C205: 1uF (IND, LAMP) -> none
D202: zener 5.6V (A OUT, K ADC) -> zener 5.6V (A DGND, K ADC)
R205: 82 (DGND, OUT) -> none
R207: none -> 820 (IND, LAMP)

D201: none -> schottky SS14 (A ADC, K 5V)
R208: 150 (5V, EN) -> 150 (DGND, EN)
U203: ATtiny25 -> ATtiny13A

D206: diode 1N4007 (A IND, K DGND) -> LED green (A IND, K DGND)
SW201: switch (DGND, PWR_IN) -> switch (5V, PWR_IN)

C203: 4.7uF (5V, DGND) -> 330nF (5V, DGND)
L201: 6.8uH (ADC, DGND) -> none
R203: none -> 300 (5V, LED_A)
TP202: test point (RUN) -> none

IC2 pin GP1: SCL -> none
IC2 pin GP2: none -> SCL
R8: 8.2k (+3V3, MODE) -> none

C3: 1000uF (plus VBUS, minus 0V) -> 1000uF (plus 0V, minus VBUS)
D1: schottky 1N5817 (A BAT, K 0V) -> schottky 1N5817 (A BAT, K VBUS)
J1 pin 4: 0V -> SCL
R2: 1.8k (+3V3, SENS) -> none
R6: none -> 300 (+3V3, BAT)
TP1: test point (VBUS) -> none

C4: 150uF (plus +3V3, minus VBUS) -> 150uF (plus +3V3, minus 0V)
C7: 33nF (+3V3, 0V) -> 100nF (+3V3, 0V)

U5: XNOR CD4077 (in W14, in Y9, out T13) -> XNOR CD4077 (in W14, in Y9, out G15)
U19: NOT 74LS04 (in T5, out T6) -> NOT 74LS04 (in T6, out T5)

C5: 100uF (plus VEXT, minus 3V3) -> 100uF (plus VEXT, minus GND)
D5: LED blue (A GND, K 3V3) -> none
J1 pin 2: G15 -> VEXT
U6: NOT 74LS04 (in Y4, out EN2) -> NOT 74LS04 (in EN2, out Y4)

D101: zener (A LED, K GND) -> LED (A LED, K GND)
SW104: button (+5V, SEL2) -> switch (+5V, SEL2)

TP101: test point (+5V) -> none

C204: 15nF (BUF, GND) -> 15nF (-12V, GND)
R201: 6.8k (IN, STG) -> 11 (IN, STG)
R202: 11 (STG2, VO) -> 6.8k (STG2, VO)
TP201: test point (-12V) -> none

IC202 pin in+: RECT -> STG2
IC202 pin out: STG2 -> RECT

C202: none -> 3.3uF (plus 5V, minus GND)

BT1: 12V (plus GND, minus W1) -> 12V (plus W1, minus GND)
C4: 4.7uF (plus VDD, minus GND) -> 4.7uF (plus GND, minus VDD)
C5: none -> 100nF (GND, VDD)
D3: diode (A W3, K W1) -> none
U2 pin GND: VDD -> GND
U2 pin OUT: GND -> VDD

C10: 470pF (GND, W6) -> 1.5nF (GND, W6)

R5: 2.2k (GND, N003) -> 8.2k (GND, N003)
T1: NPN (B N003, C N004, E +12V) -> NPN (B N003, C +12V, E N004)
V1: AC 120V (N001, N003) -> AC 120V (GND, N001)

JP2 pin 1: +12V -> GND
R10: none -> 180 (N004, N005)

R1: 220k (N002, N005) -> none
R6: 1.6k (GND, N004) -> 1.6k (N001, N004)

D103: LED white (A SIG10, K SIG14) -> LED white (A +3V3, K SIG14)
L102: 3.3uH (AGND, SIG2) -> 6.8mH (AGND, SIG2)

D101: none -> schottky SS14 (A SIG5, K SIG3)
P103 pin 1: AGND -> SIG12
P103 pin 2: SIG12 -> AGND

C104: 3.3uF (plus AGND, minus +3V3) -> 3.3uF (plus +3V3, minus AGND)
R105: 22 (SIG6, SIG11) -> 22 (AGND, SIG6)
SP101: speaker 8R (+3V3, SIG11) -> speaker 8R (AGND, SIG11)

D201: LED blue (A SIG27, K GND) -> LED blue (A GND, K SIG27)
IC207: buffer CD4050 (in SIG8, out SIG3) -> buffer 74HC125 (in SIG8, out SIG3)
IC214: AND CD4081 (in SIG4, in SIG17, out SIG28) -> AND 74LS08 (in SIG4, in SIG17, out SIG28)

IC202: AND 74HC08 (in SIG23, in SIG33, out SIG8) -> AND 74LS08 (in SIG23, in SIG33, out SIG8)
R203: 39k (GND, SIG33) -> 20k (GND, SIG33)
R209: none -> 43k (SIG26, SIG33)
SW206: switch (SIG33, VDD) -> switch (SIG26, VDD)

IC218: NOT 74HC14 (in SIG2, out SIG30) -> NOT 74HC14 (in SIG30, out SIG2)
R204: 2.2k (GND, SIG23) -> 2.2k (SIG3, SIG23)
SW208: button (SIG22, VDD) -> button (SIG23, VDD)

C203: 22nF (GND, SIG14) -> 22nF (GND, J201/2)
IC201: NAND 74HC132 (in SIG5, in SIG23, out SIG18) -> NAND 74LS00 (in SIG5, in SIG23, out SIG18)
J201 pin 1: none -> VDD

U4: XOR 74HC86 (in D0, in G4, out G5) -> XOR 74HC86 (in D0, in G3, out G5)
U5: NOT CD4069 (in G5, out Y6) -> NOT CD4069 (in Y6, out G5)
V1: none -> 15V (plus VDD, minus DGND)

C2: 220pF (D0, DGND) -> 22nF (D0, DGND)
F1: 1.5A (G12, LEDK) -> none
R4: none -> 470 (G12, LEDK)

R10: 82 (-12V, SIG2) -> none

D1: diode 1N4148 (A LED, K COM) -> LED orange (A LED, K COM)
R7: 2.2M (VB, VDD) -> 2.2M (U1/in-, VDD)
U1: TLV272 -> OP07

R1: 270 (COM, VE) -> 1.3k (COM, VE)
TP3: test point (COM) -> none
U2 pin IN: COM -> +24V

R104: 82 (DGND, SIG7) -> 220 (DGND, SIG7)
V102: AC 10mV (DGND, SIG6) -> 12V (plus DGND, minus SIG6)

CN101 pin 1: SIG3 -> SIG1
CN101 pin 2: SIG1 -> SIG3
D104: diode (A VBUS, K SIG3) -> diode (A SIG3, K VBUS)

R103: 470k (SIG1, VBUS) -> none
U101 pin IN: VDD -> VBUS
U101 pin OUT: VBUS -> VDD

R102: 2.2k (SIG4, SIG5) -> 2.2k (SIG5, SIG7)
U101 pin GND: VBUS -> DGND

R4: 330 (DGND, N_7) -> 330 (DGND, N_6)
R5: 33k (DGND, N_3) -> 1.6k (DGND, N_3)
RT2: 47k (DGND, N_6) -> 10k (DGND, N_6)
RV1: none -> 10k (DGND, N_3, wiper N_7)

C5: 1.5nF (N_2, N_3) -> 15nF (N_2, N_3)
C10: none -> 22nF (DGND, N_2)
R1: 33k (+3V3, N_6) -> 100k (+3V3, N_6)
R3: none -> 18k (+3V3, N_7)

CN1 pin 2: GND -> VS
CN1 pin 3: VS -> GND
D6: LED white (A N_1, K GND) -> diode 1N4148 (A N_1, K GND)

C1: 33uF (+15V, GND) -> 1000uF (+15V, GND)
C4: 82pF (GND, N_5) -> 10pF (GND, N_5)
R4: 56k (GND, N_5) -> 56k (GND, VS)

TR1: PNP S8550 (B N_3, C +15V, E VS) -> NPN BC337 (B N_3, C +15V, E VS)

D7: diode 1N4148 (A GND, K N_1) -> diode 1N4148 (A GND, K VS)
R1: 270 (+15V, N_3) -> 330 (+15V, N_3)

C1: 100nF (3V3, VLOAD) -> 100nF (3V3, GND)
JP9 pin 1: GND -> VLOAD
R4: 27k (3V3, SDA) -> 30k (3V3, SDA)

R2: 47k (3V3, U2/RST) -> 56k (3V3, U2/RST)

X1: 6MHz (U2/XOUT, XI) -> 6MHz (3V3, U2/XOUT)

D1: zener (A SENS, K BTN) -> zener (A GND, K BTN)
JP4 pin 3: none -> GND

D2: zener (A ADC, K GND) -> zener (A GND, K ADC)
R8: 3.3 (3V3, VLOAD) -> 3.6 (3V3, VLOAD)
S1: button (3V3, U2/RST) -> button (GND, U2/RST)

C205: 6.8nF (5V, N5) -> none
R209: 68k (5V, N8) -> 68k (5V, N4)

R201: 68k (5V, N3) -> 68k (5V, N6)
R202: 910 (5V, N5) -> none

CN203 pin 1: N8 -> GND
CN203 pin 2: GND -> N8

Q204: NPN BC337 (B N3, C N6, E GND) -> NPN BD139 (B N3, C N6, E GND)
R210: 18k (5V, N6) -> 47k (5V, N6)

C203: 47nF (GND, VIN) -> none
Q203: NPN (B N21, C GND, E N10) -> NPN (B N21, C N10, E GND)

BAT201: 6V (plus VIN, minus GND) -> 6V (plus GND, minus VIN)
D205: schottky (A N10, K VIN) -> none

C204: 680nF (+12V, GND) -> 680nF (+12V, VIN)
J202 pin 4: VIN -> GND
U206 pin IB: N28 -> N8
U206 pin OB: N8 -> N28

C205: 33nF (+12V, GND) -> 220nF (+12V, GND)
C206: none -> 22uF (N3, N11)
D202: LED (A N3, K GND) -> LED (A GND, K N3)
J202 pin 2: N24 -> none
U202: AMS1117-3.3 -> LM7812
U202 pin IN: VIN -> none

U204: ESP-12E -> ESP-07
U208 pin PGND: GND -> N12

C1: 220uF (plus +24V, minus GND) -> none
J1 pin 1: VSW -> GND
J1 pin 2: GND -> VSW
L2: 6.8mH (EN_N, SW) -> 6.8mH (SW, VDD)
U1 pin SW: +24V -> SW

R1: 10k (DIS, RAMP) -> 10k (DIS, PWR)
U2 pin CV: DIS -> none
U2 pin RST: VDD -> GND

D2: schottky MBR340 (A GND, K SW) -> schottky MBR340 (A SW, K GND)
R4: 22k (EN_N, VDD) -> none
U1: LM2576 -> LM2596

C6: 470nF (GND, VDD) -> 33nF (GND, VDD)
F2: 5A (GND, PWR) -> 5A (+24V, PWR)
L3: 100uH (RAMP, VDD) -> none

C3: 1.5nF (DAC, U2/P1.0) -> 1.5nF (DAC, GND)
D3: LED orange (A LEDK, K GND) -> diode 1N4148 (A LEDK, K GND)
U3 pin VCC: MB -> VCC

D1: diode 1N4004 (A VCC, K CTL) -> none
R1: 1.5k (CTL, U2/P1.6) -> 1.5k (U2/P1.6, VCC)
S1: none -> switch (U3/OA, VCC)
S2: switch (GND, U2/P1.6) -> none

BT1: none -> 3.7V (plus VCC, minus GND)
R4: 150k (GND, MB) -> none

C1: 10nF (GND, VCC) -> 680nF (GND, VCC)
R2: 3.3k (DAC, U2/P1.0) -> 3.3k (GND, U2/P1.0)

> _What to work on_
In the listing above, find the line with "R1: 33k (+3V3, N_6) -> 100k (+3V3, N_6)" and the line with "R201: 68k (5V, N3) -> 68k (5V, N6)". Output those two lines and every line between them, exactly as written.

> _Final answer_
R1: 33k (+3V3, N_6) -> 100k (+3V3, N_6)
R3: none -> 18k (+3V3, N_7)

CN1 pin 2: GND -> VS
CN1 pin 3: VS -> GND
D6: LED white (A N_1, K GND) -> diode 1N4148 (A N_1, K GND)

C1: 33uF (+15V, GND) -> 1000uF (+15V, GND)
C4: 82pF (GND, N_5) -> 10pF (GND, N_5)
R4: 56k (GND, N_5) -> 56k (GND, VS)

TR1: PNP S8550 (B N_3, C +15V, E VS) -> NPN BC337 (B N_3, C +15V, E VS)

D7: diode 1N4148 (A GND, K N_1) -> diode 1N4148 (A GND, K VS)
R1: 270 (+15V, N_3) -> 330 (+15V, N_3)

C1: 100nF (3V3, VLOAD) -> 100nF (3V3, GND)
JP9 pin 1: GND -> VLOAD
R4: 27k (3V3, SDA) -> 30k (3V3, SDA)

R2: 47k (3V3, U2/RST) -> 56k (3V3, U2/RST)

X1: 6MHz (U2/XOUT, XI) -> 6MHz (3V3, U2/XOUT)

D1: zener (A SENS, K BTN) -> zener (A GND, K BTN)
JP4 pin 3: none -> GND

D2: zener (A ADC, K GND) -> zener (A GND, K ADC)
R8: 3.3 (3V3, VLOAD) -> 3.6 (3V3, VLOAD)
S1: button (3V3, U2/RST) -> button (GND, U2/RST)

C205: 6.8nF (5V, N5) -> none
R209: 68k (5V, N8) -> 68k (5V, N4)

R201: 68k (5V, N3) -> 68k (5V, N6)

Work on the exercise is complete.